# TASK
The response must contain every line below in which "slope" appears.

# SUPPLIED DATA
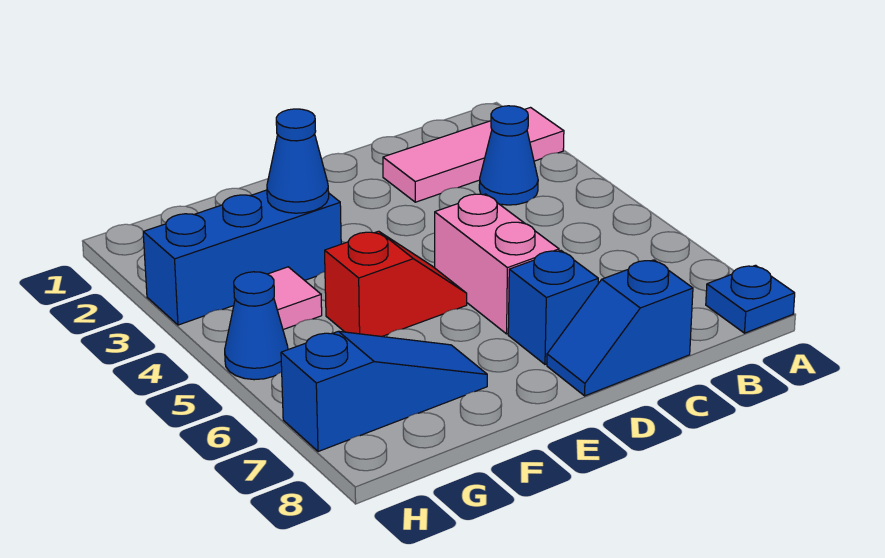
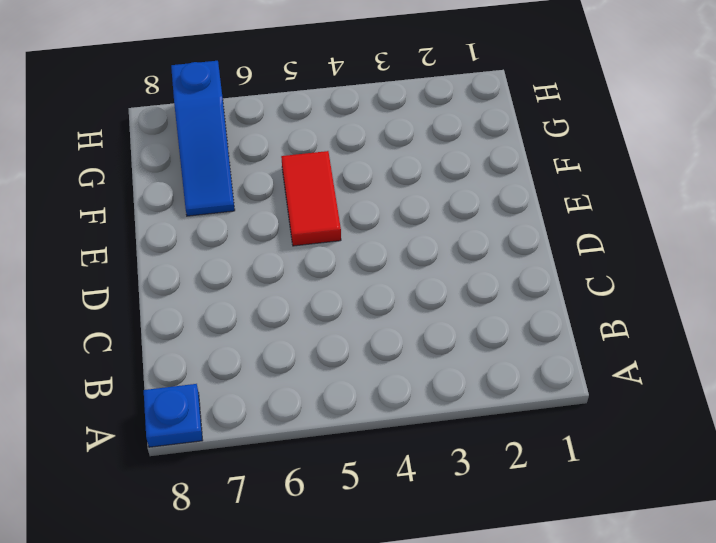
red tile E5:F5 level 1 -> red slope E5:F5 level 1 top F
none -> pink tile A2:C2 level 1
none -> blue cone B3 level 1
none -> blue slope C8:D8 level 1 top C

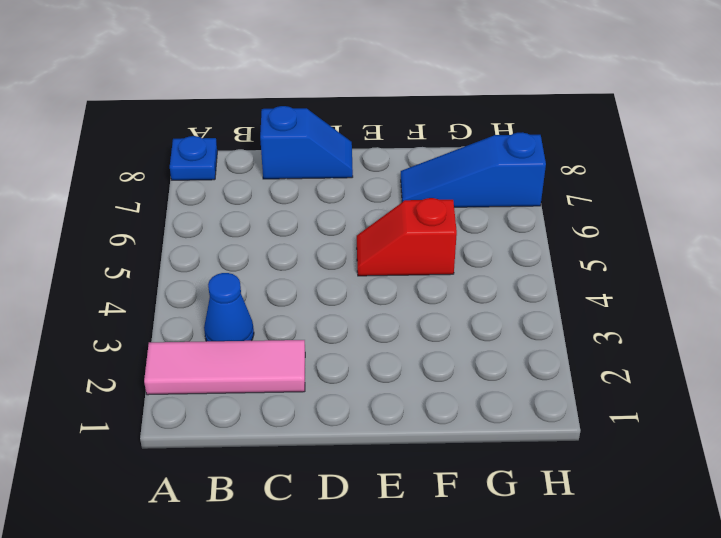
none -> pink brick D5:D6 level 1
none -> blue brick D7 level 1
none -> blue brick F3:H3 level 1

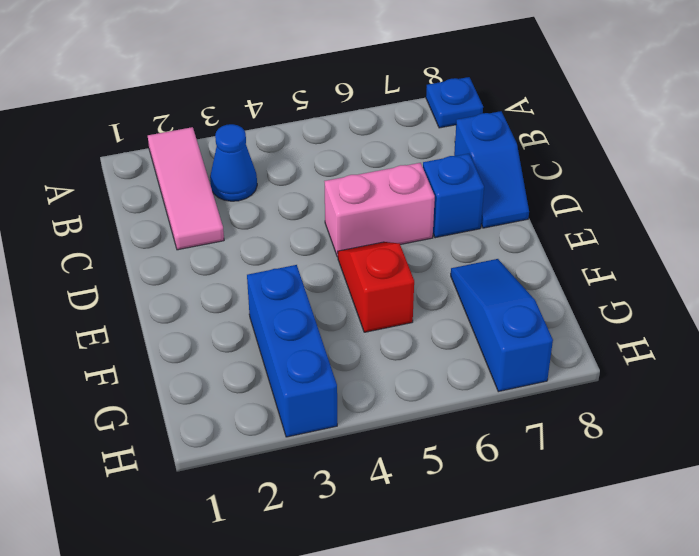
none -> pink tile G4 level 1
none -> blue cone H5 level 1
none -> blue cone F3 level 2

# EXERCISE RESULT
red tile E5:F5 level 1 -> red slope E5:F5 level 1 top F
none -> blue slope C8:D8 level 1 top C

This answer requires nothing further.